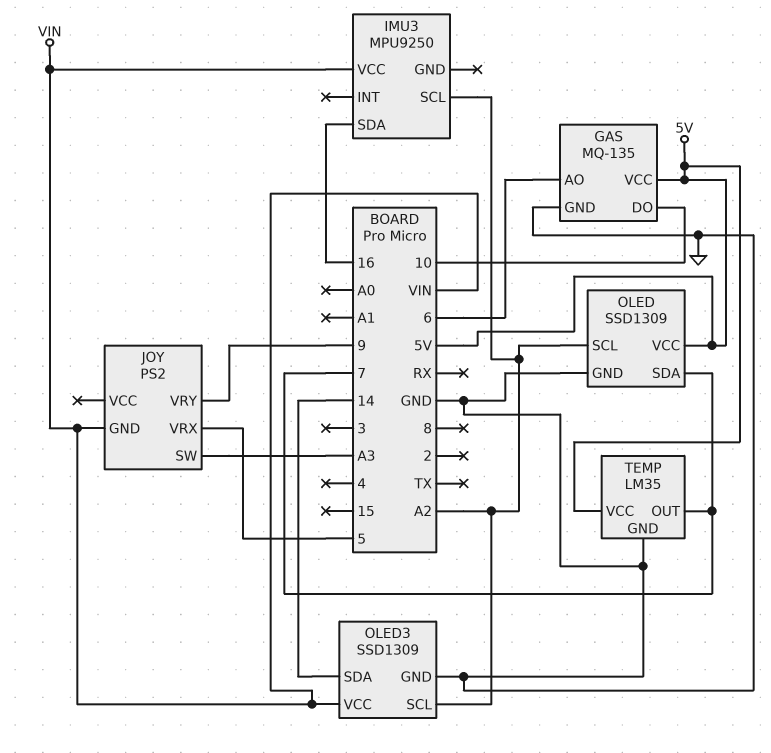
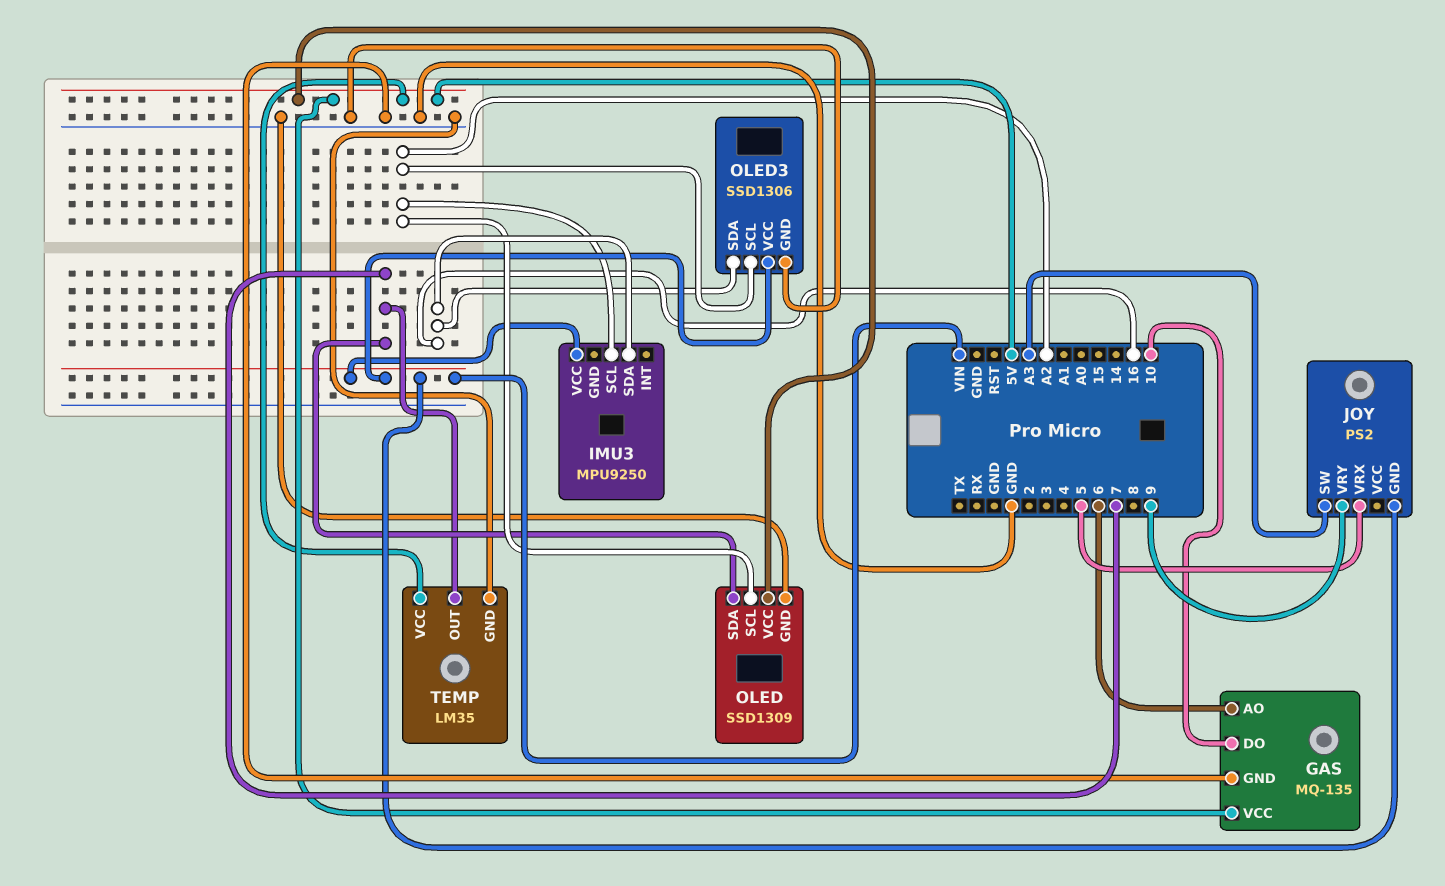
OLED3: SSD1309 -> SSD1306
OLED3 pin SDA: 14 -> 16

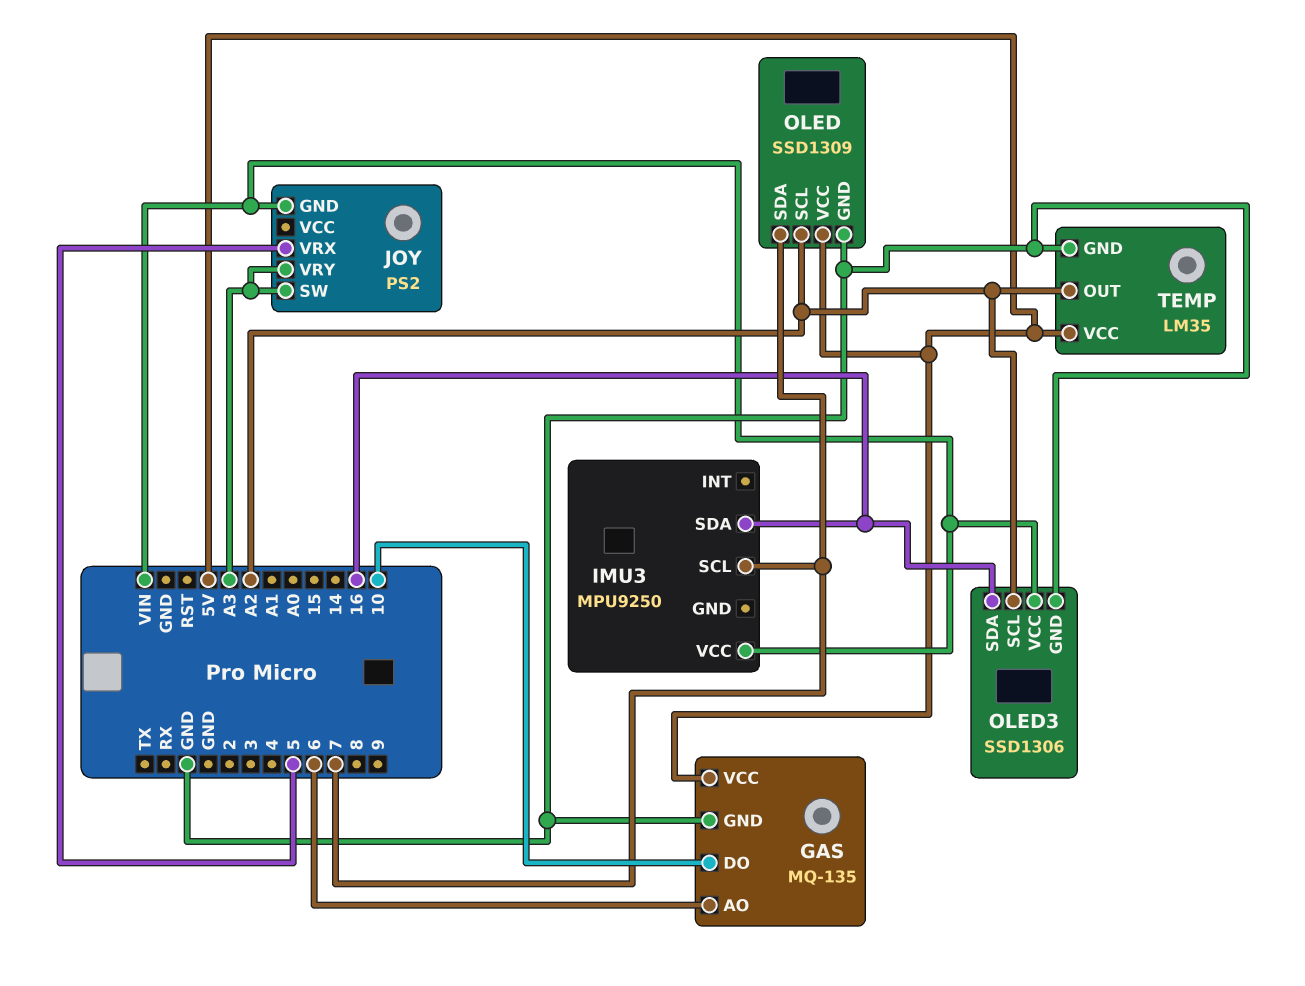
IMU3 pin SCL: A2 -> 7
JOY pin VRY: 9 -> A3
TEMP pin OUT: 7 -> A2

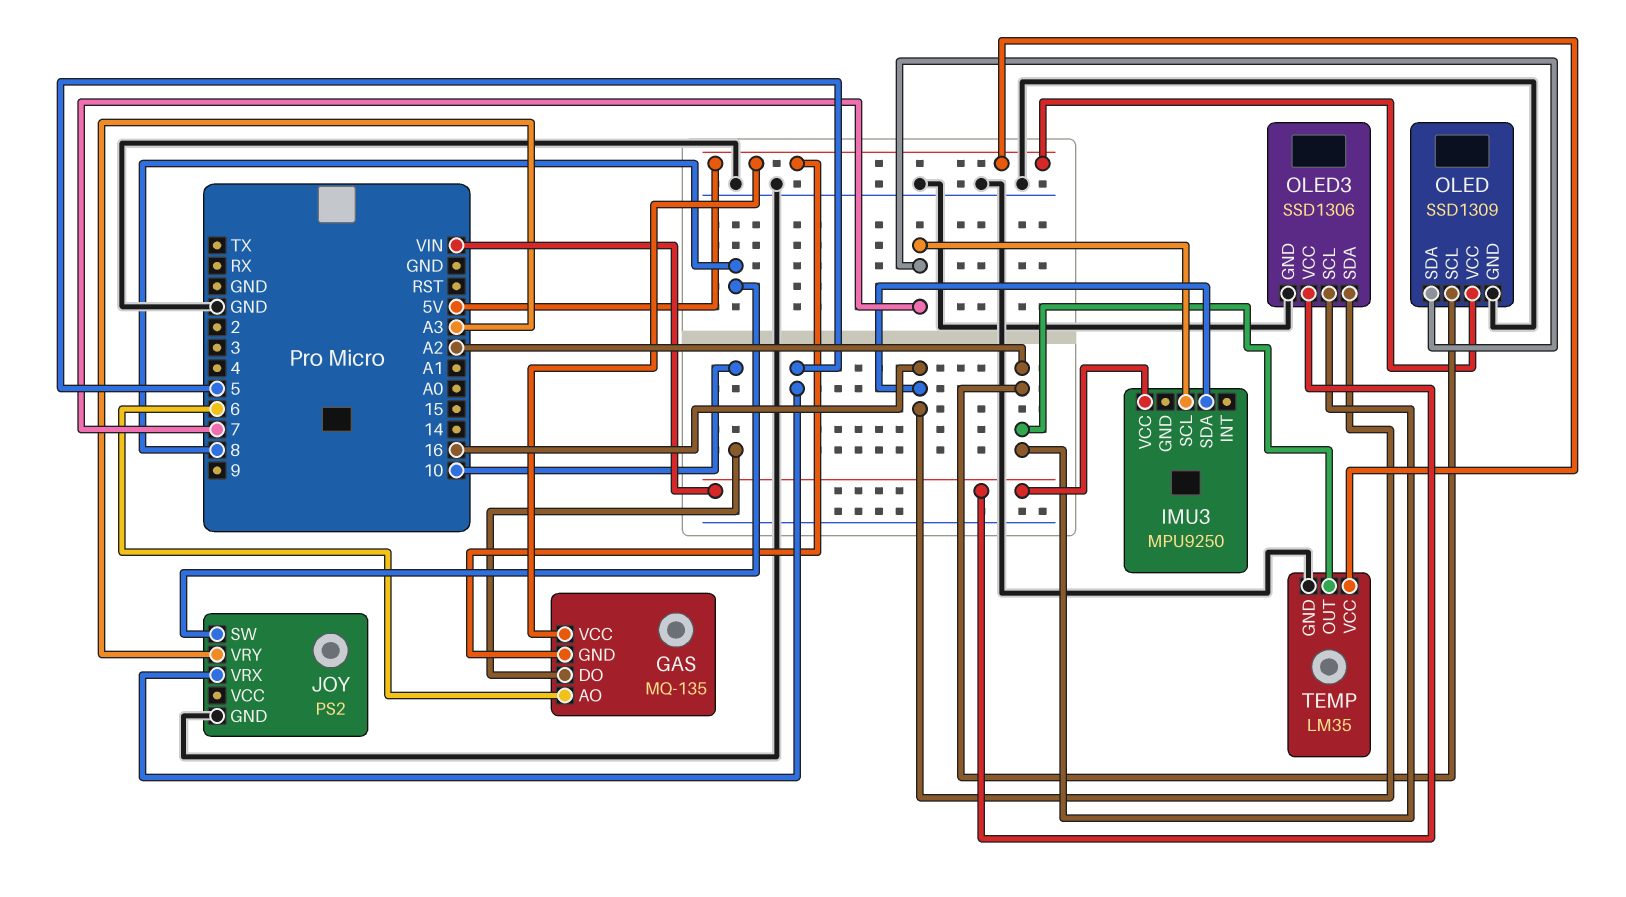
GAS pin GND: GND -> 5V
JOY pin GND: VIN -> GND
JOY pin SW: A3 -> 8

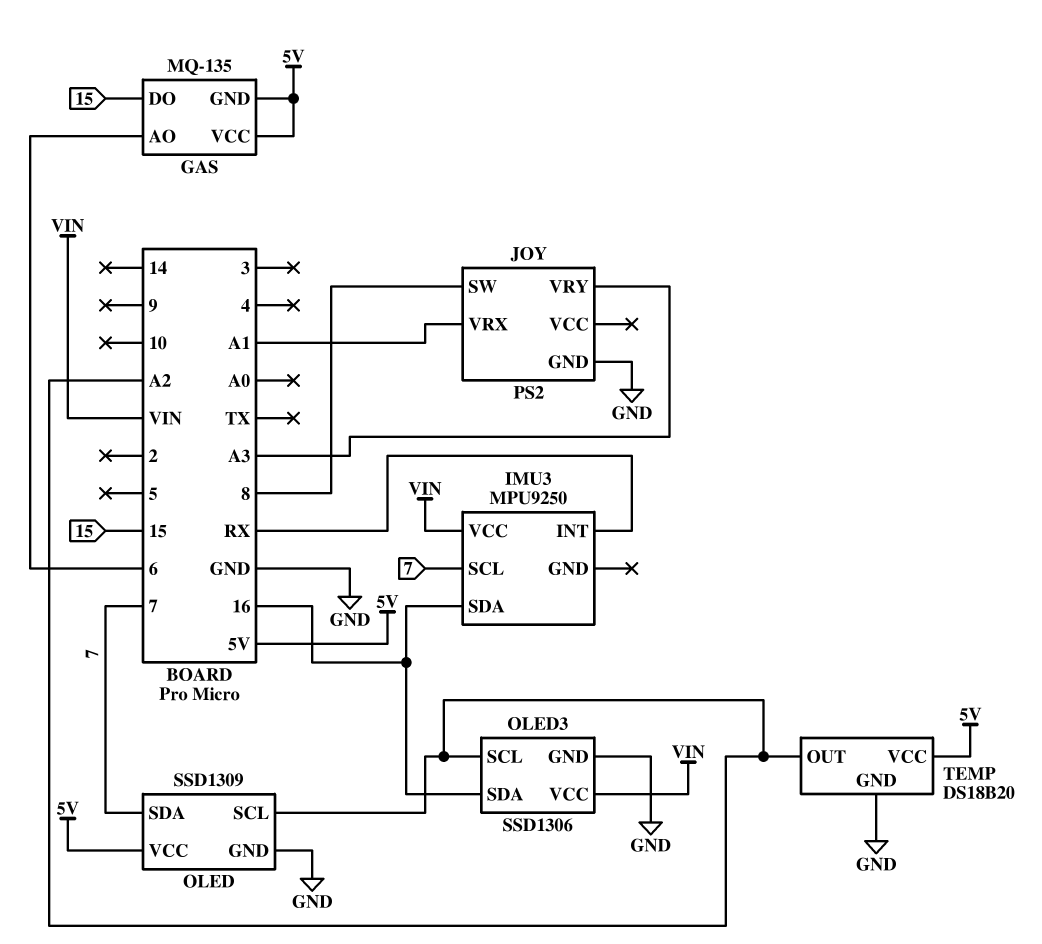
GAS pin DO: 10 -> 15
IMU3 pin INT: none -> RX
JOY pin VRX: 5 -> A1
TEMP: LM35 -> DS18B20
....
> _Task item_: Print again, word for word, every line from the line with "JOY pin SW: A3 -> 8" to the final line of the records, inclusive; skip the pictures.

> _Task solution_:
JOY pin SW: A3 -> 8

GAS pin DO: 10 -> 15
IMU3 pin INT: none -> RX
JOY pin VRX: 5 -> A1
TEMP: LM35 -> DS18B20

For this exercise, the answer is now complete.